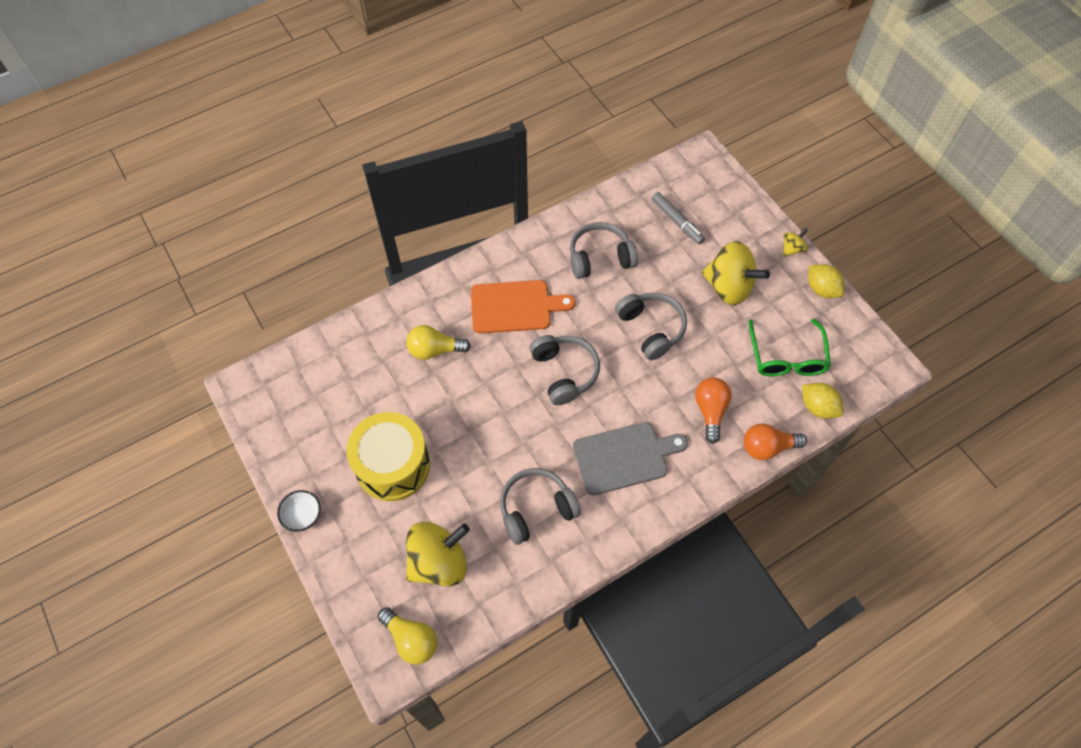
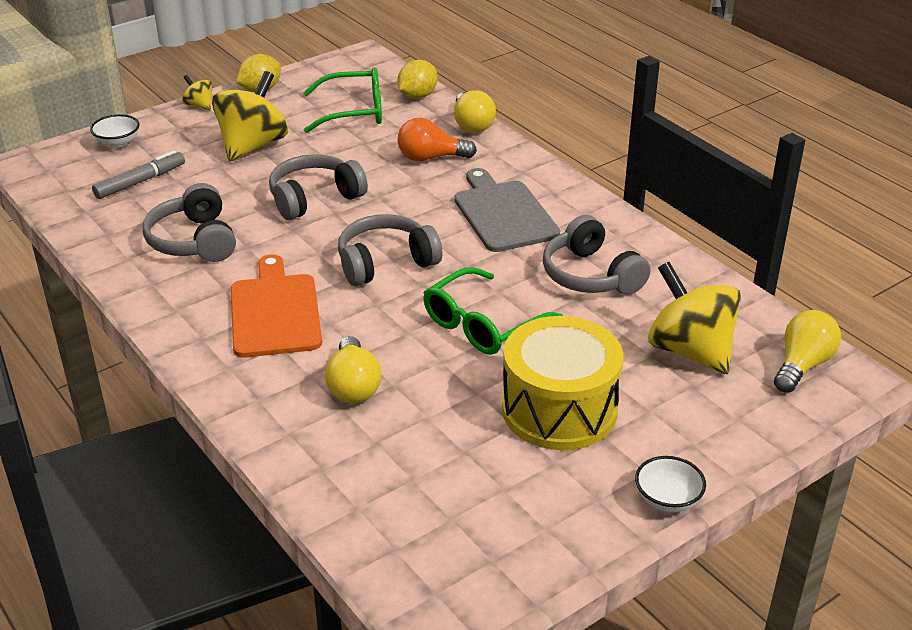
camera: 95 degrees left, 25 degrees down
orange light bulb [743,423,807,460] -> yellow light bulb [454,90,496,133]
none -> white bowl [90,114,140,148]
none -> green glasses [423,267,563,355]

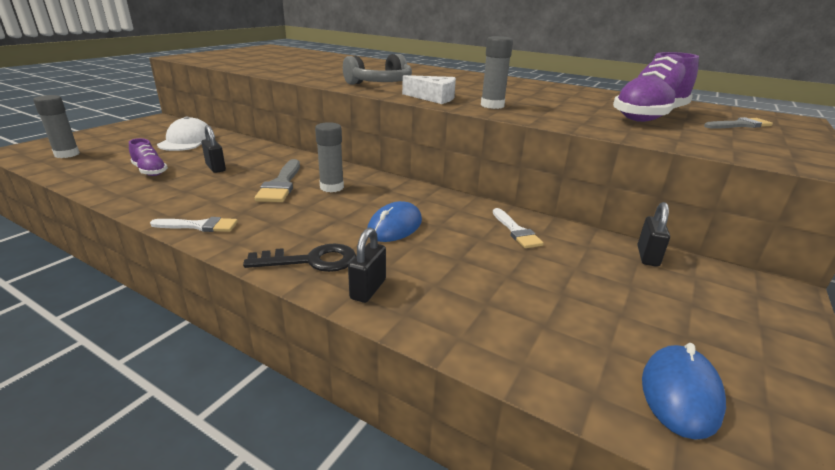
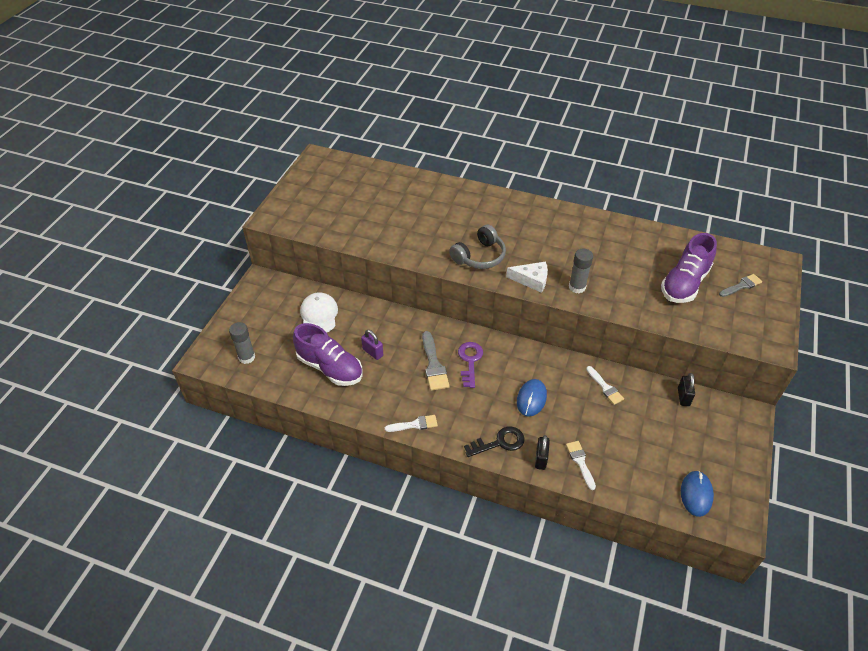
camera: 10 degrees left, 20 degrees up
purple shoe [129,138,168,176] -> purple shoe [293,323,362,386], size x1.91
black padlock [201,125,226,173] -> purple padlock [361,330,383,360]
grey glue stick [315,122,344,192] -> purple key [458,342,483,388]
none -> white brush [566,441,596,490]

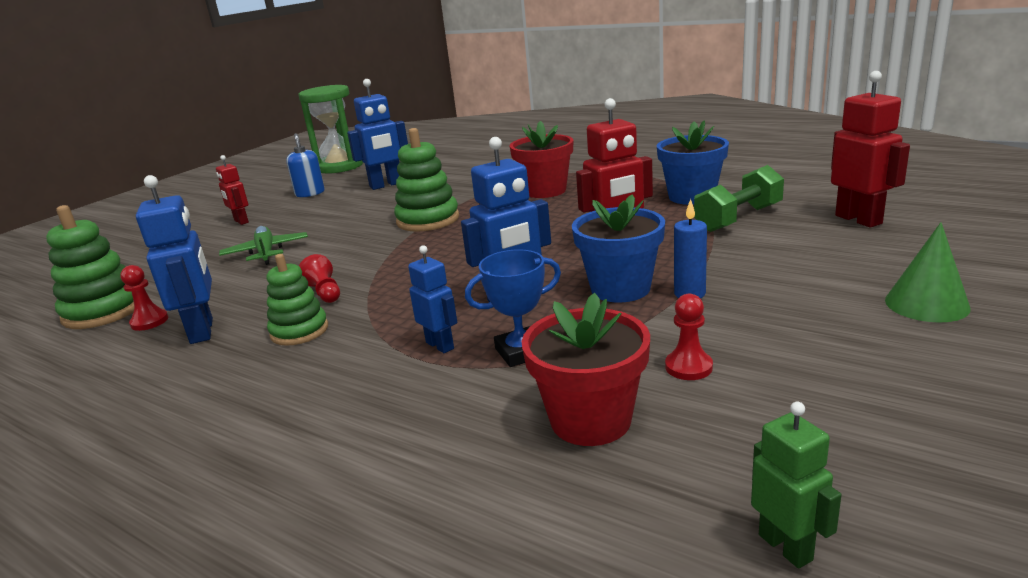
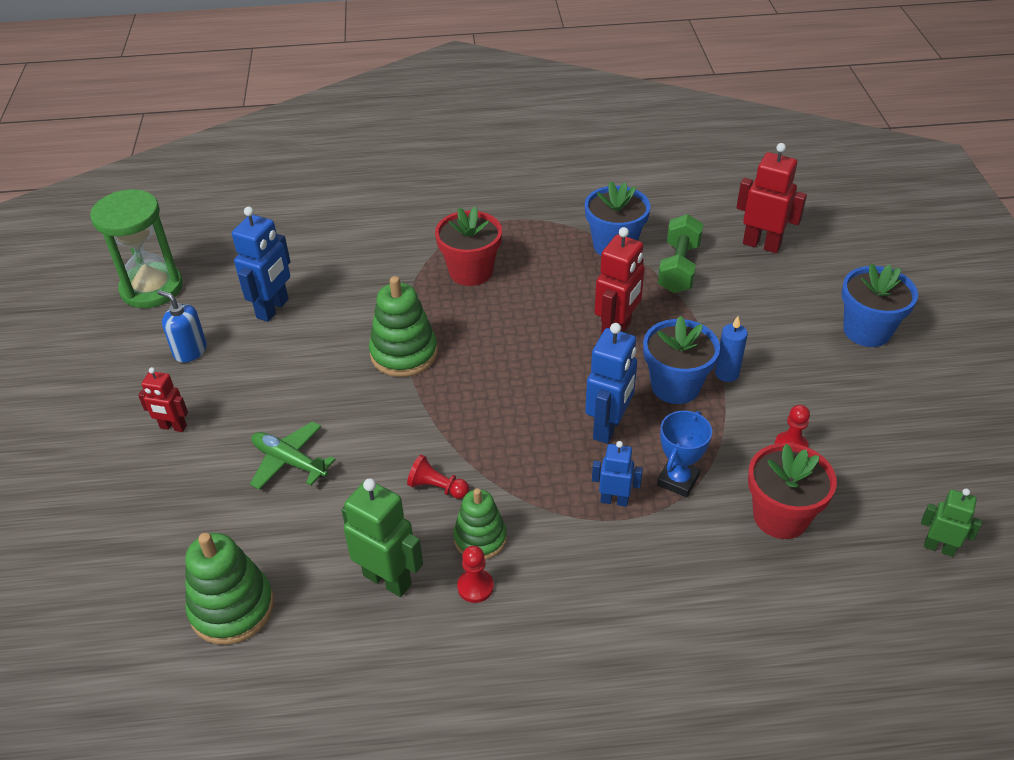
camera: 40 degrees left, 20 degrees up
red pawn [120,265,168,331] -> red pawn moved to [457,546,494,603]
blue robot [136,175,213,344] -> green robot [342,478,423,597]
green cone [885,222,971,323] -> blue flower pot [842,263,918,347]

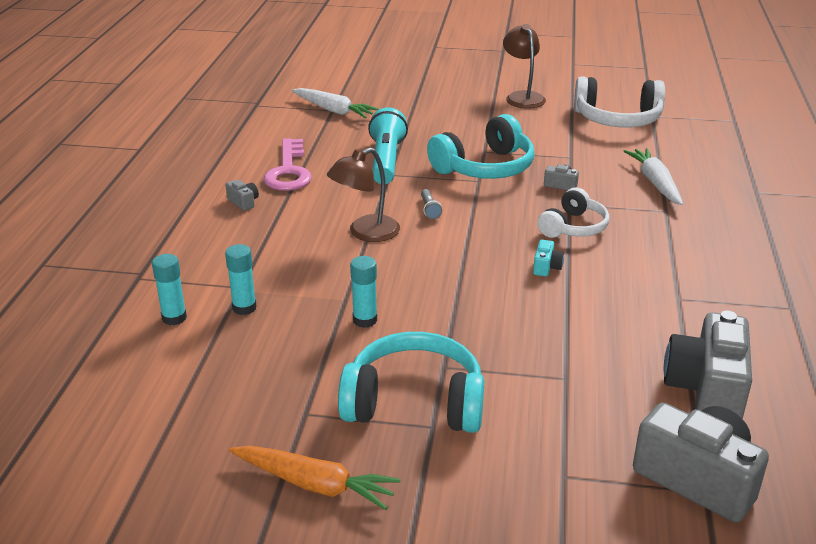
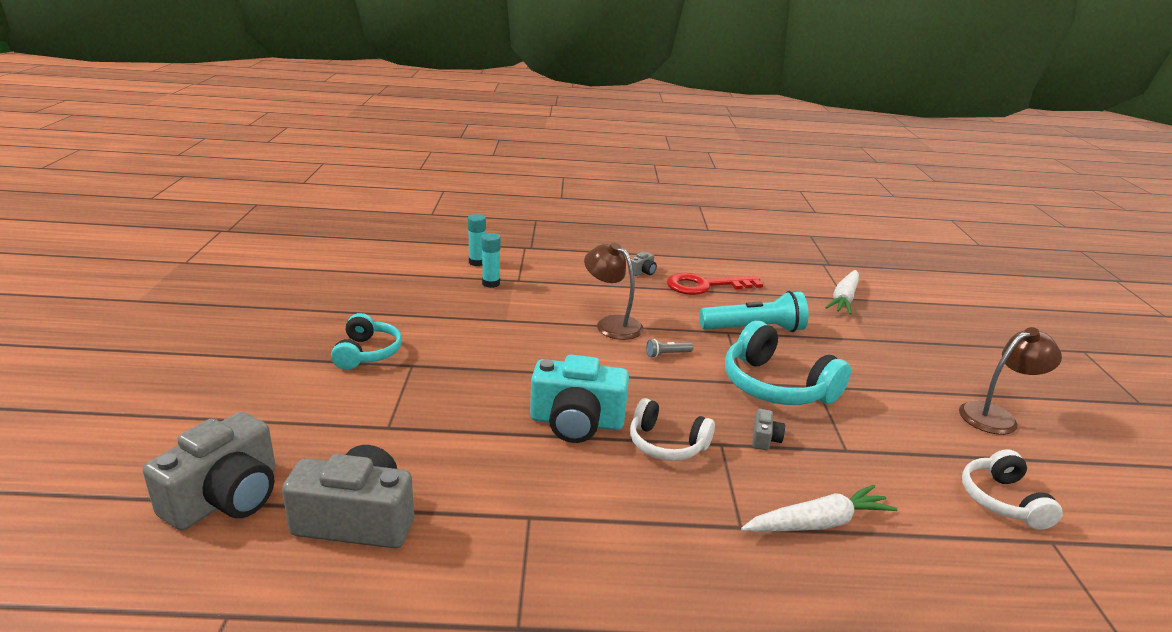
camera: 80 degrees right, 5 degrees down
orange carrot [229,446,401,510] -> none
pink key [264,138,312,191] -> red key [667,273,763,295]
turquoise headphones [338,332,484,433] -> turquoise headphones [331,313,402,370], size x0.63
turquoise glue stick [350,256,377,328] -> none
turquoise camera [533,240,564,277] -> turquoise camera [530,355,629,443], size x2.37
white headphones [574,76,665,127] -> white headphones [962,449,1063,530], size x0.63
------
### TASK GOAL
Determine the number of lines in the listing that hold the word "down", and supply that number and nothing further.

### RESULT OF THIS TASK
2